#### TASK PROMPT:
Print nothing except the lines of the listing below from the line with "R3: 470 (OUT, SUM) -> 470 (OUT, SIG)" to the line with "R23: 100k (3V3, SIG) -> none", each exactly as written, both ends included.

#### LISTED RECORDS:

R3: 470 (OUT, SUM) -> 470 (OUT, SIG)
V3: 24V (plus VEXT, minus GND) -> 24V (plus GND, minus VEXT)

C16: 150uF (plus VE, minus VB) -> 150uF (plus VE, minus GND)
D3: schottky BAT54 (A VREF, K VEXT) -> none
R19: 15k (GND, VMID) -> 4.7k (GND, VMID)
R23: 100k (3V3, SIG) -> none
* * *
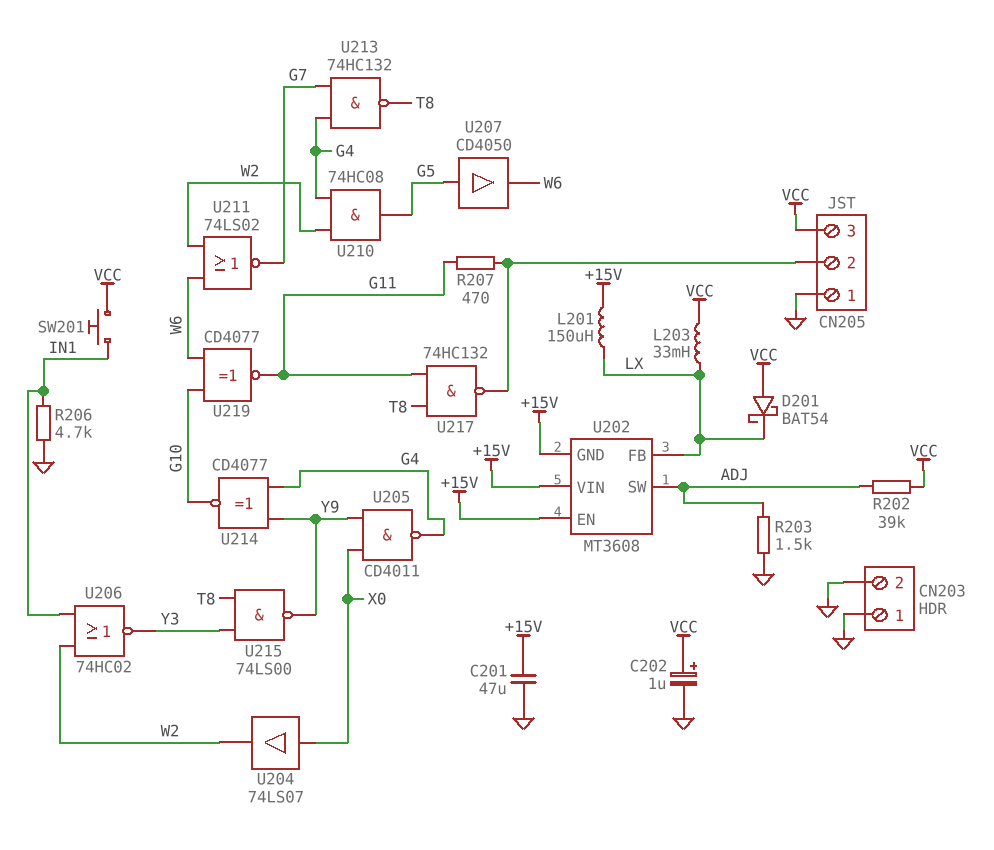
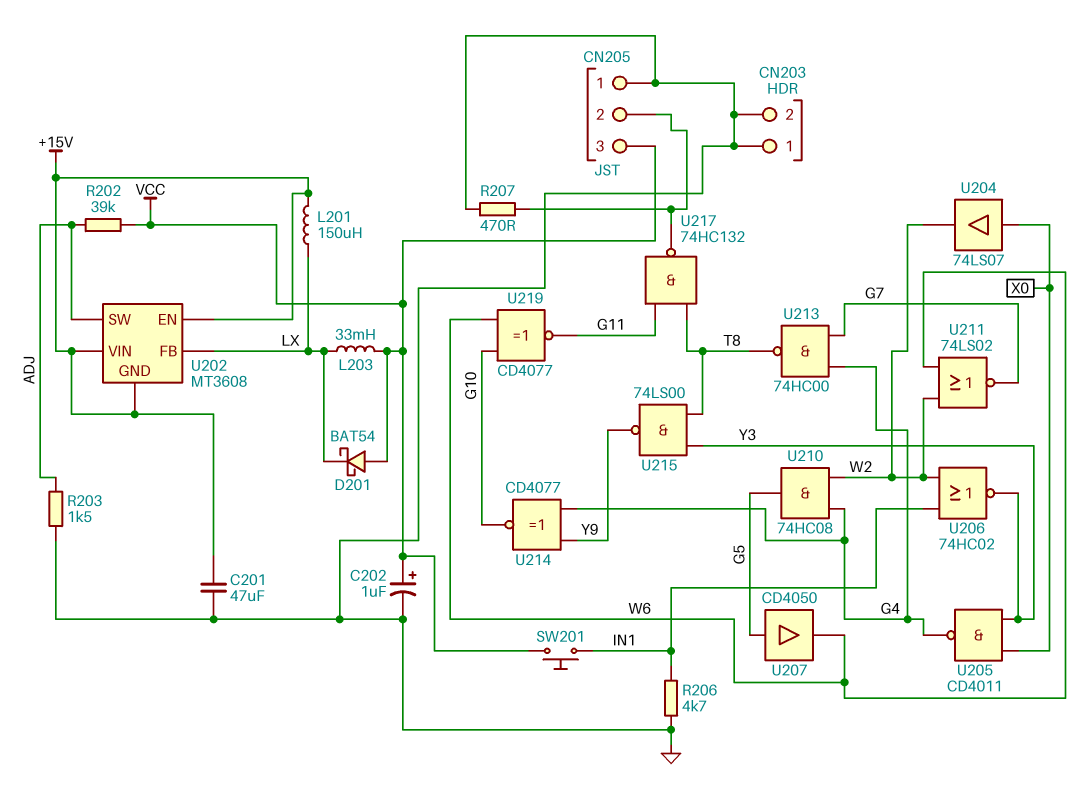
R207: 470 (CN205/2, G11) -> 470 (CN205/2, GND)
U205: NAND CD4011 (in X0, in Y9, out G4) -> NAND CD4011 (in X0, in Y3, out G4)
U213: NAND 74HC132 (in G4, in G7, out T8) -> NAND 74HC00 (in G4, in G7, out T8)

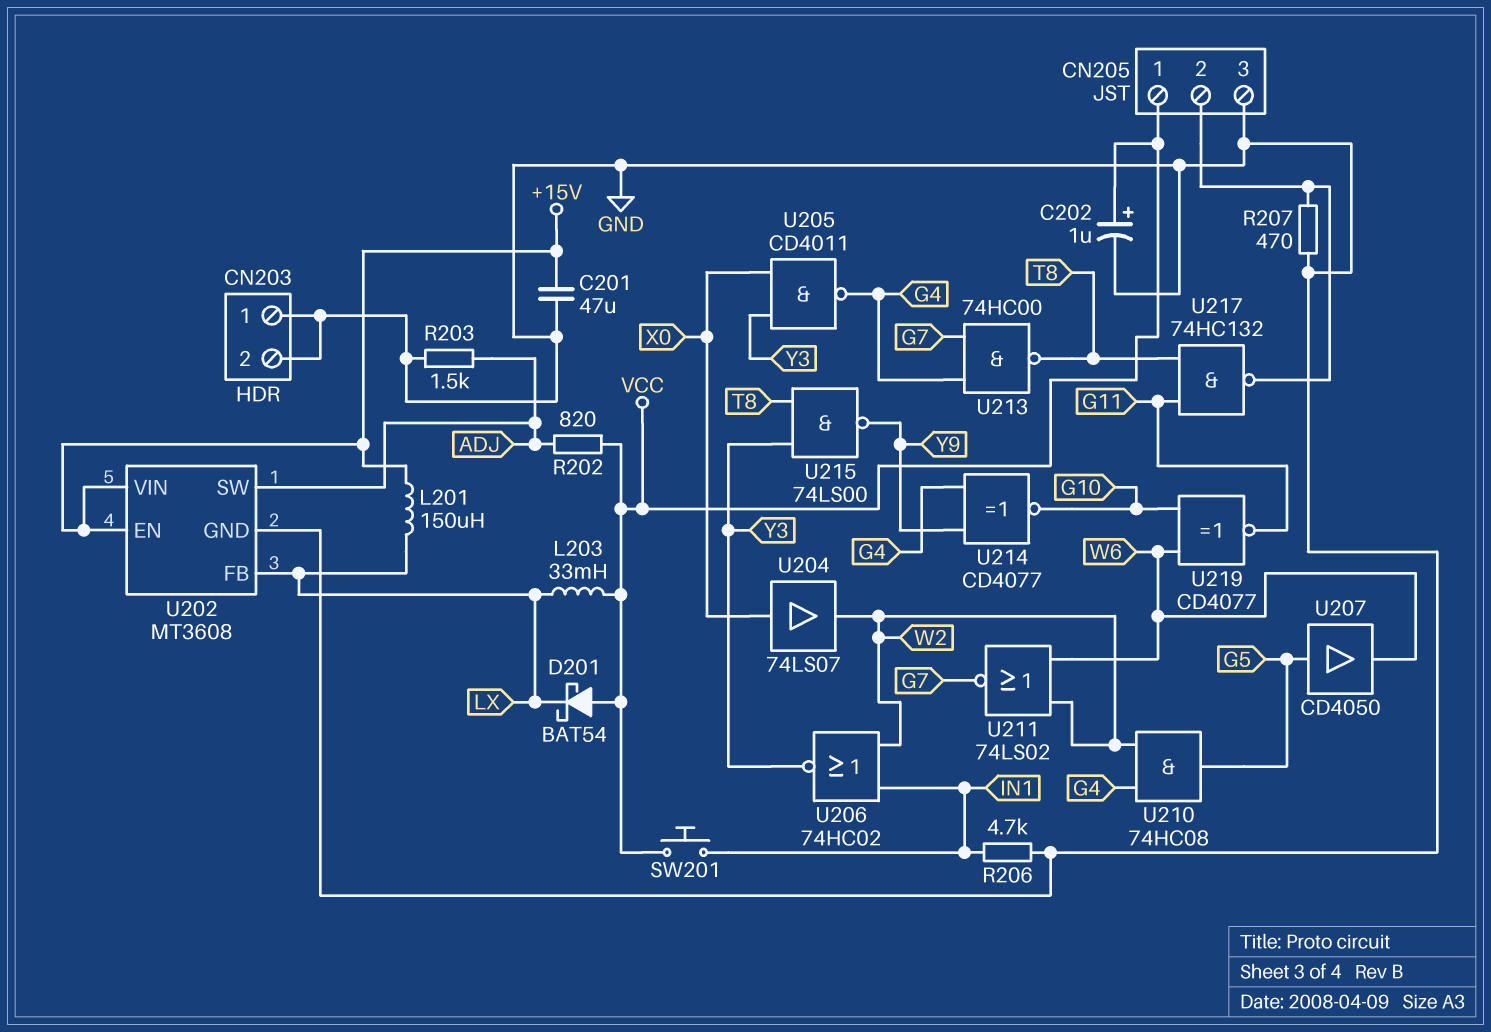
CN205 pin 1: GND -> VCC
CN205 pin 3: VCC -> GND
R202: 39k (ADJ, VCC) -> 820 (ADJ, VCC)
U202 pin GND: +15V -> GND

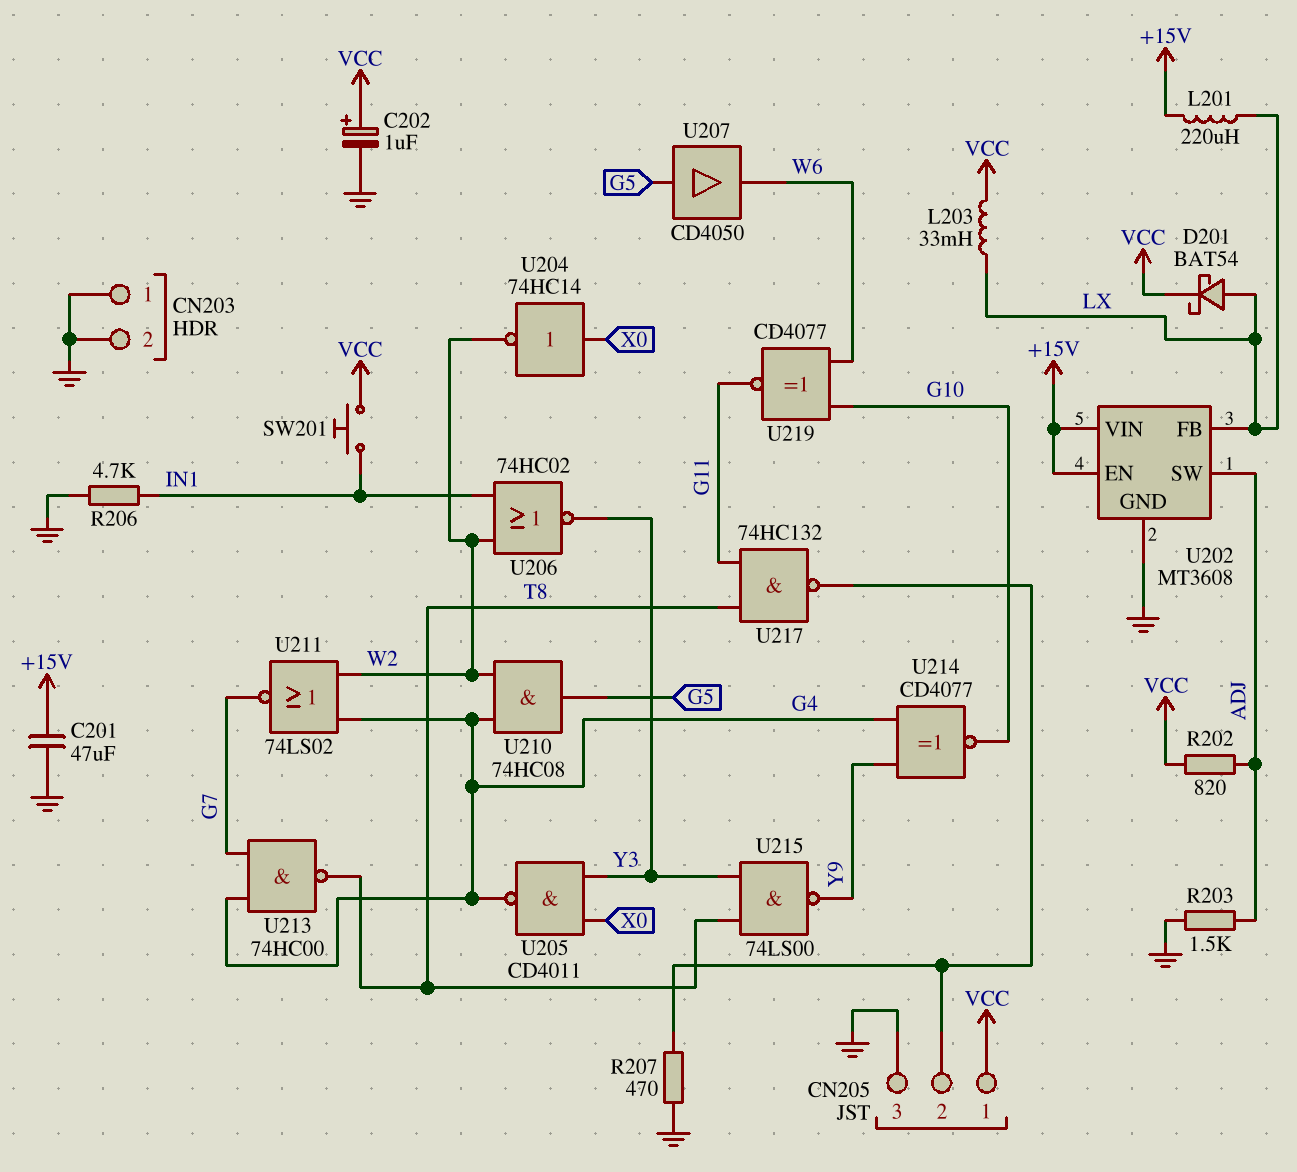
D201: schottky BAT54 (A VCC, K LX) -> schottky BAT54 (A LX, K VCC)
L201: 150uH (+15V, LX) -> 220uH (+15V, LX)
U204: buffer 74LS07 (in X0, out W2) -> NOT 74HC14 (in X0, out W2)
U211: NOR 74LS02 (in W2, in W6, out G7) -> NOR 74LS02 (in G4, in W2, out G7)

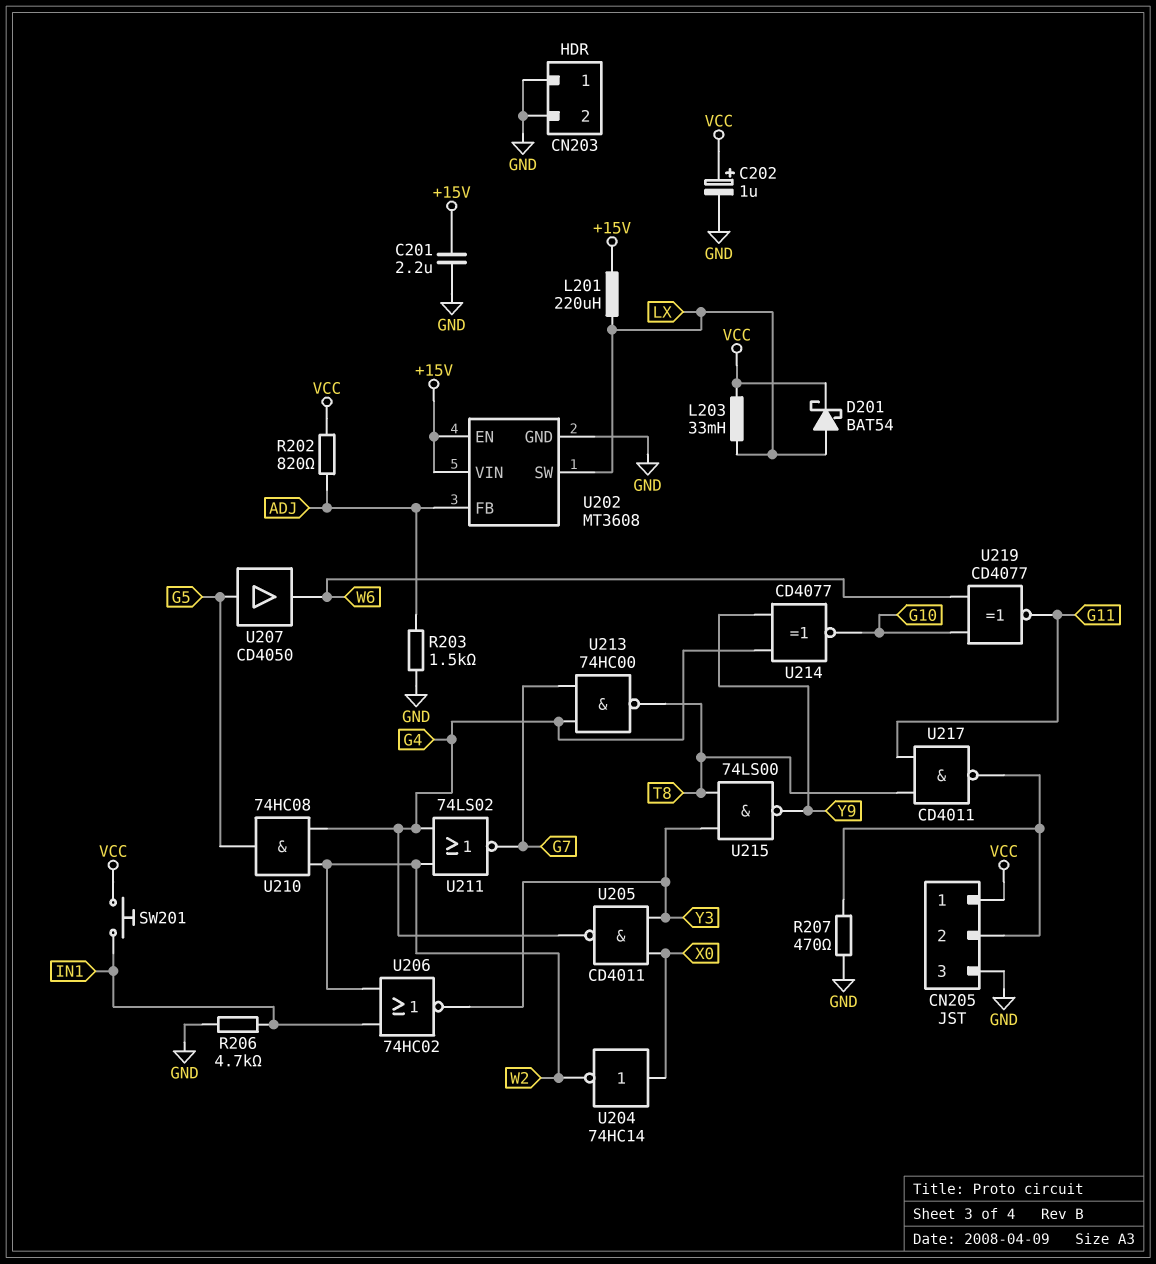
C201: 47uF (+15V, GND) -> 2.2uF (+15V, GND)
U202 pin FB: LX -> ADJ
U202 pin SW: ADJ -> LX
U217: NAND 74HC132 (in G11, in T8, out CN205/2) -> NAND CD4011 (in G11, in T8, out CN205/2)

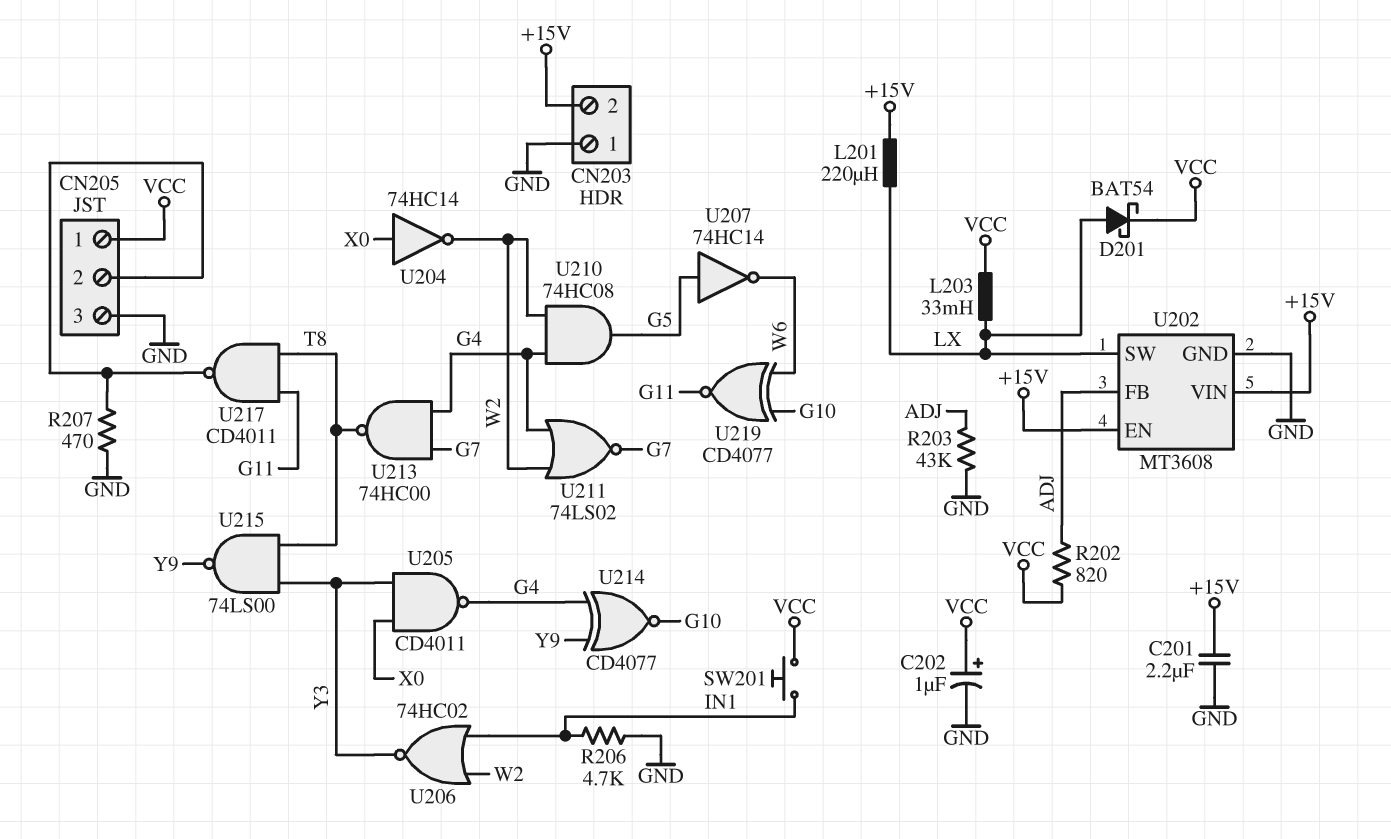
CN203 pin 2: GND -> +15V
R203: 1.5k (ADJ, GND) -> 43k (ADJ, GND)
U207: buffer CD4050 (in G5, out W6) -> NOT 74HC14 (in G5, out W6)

#### TASK RESPONSE:
R3: 470 (OUT, SUM) -> 470 (OUT, SIG)
V3: 24V (plus VEXT, minus GND) -> 24V (plus GND, minus VEXT)

C16: 150uF (plus VE, minus VB) -> 150uF (plus VE, minus GND)
D3: schottky BAT54 (A VREF, K VEXT) -> none
R19: 15k (GND, VMID) -> 4.7k (GND, VMID)
R23: 100k (3V3, SIG) -> none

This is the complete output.